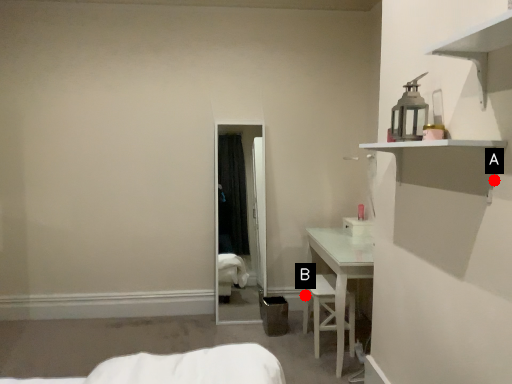
Question: Two points are circled on the image, labeled by A and B beside each circle. Which point is closer to the camera?

Choices:
 (A) A is closer
 (B) B is closer

Answer: (A)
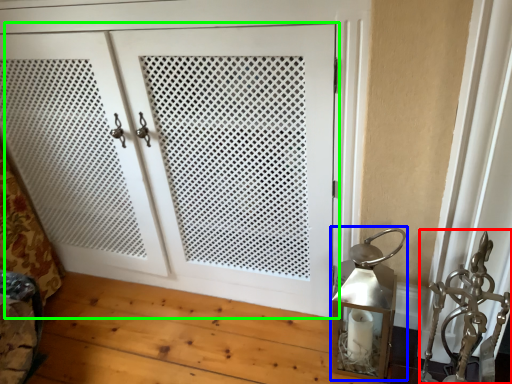
Question: Which object is the closest to the sculpture (highlighted by a red box)? Choose among these: table lamp (highlighted by a blue box) or door (highlighted by a green box).

Choices:
 (A) table lamp
 (B) door

Answer: (A)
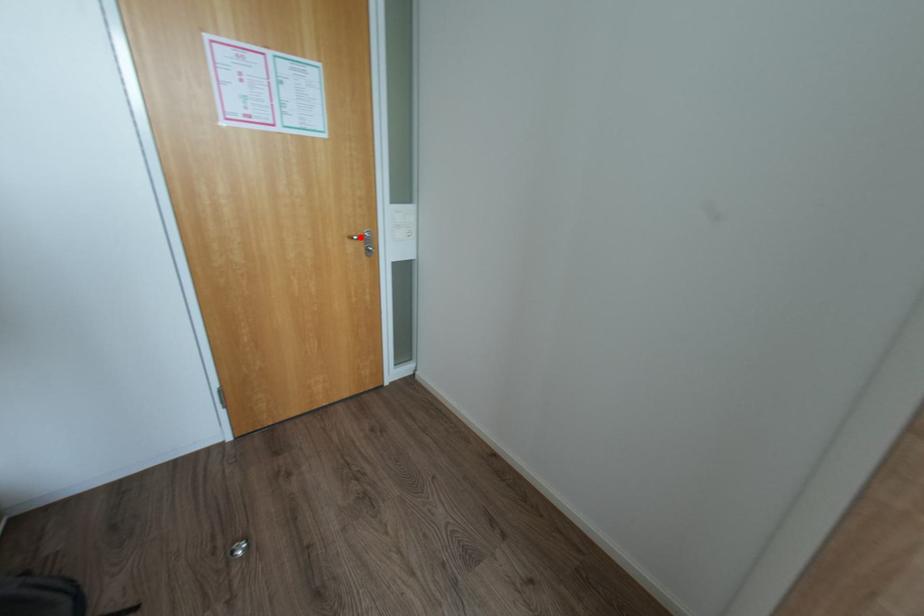
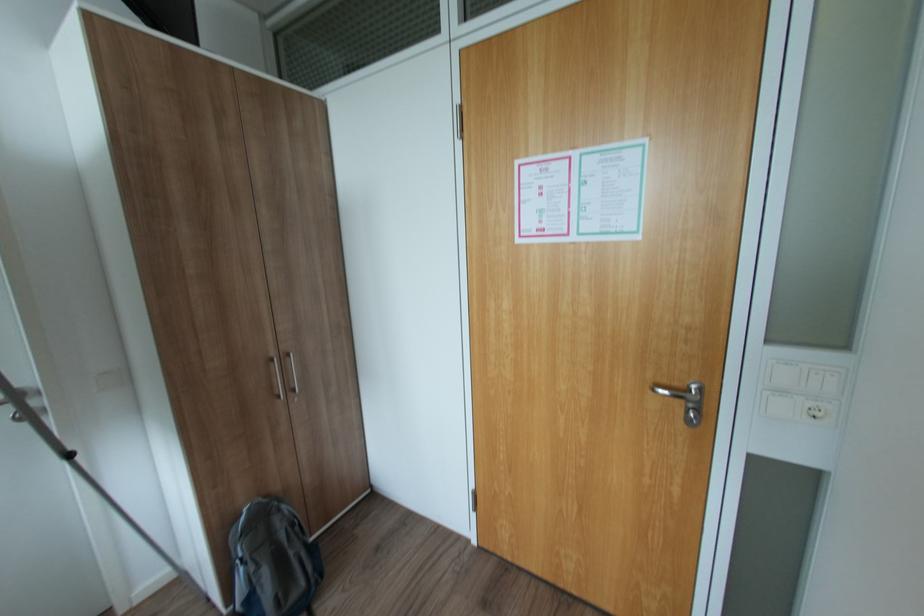
Question: A red point is marked in image1. In image2, is the corresponding 3D point closer to the camera or farther? Reply with the corresponding letter.

Choices:
 (A) The corresponding 3D point is closer.
 (B) The corresponding 3D point is farther.

Answer: (B)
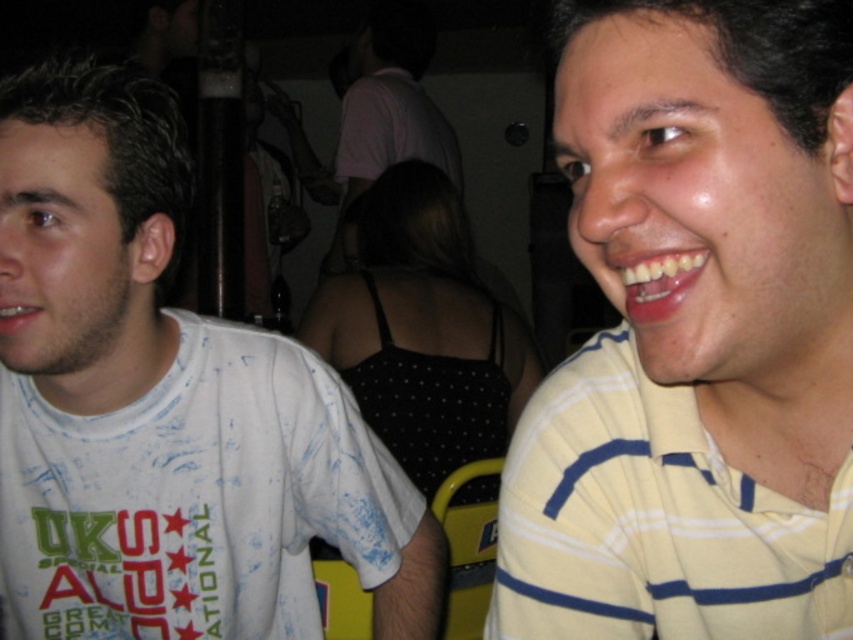
Question: Which point is farther to the camera?

Choices:
 (A) (675, 298)
 (B) (21, 317)
 (C) (402, 104)

Answer: (C)

Question: Which of the following is the closest to the observer?

Choices:
 (A) coord(273,531)
 (B) coord(381,1)

Answer: (A)

Question: Can you confirm if white printed t-shirt at left is positioned below white glossy teeth at lower left?

Choices:
 (A) no
 (B) yes

Answer: (B)

Question: Is white printed t-shirt at left thinner than white matte shirt at center?

Choices:
 (A) yes
 (B) no

Answer: (A)

Question: Among these points, which one is farthest from the camera?

Choices:
 (A) (19, 305)
 (B) (686, 280)

Answer: (A)

Question: Can you confirm if glossy white teeth at center is positioned to the left of white glossy teeth at lower left?

Choices:
 (A) no
 (B) yes

Answer: (A)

• Task to carry out: Please copy all of the rows above word for word, leaving out the pictures.

• Task output:
Question: Two points are circled on the image, labeled by A and B beside each circle. Which point is closer to the camera?

Choices:
 (A) A is closer
 (B) B is closer

Answer: (A)
Question: Which object is the closest to the sculpture (highlighted by a red box)? Choose among these: table lamp (highlighted by a blue box) or door (highlighted by a green box).

Choices:
 (A) table lamp
 (B) door

Answer: (A)
Question: A red point is marked in image1. In image2, is the corresponding 3D point closer to the camera or farther? Reply with the corresponding letter.

Choices:
 (A) The corresponding 3D point is closer.
 (B) The corresponding 3D point is farther.

Answer: (B)
Question: Which point is farther to the camera?

Choices:
 (A) (675, 298)
 (B) (21, 317)
 (C) (402, 104)

Answer: (C)

Question: Which of the following is the closest to the observer?

Choices:
 (A) coord(273,531)
 (B) coord(381,1)

Answer: (A)

Question: Can you confirm if white printed t-shirt at left is positioned below white glossy teeth at lower left?

Choices:
 (A) no
 (B) yes

Answer: (B)

Question: Is white printed t-shirt at left thinner than white matte shirt at center?

Choices:
 (A) yes
 (B) no

Answer: (A)

Question: Among these points, which one is farthest from the camera?

Choices:
 (A) (19, 305)
 (B) (686, 280)

Answer: (A)

Question: Can you confirm if glossy white teeth at center is positioned to the left of white glossy teeth at lower left?

Choices:
 (A) no
 (B) yes

Answer: (A)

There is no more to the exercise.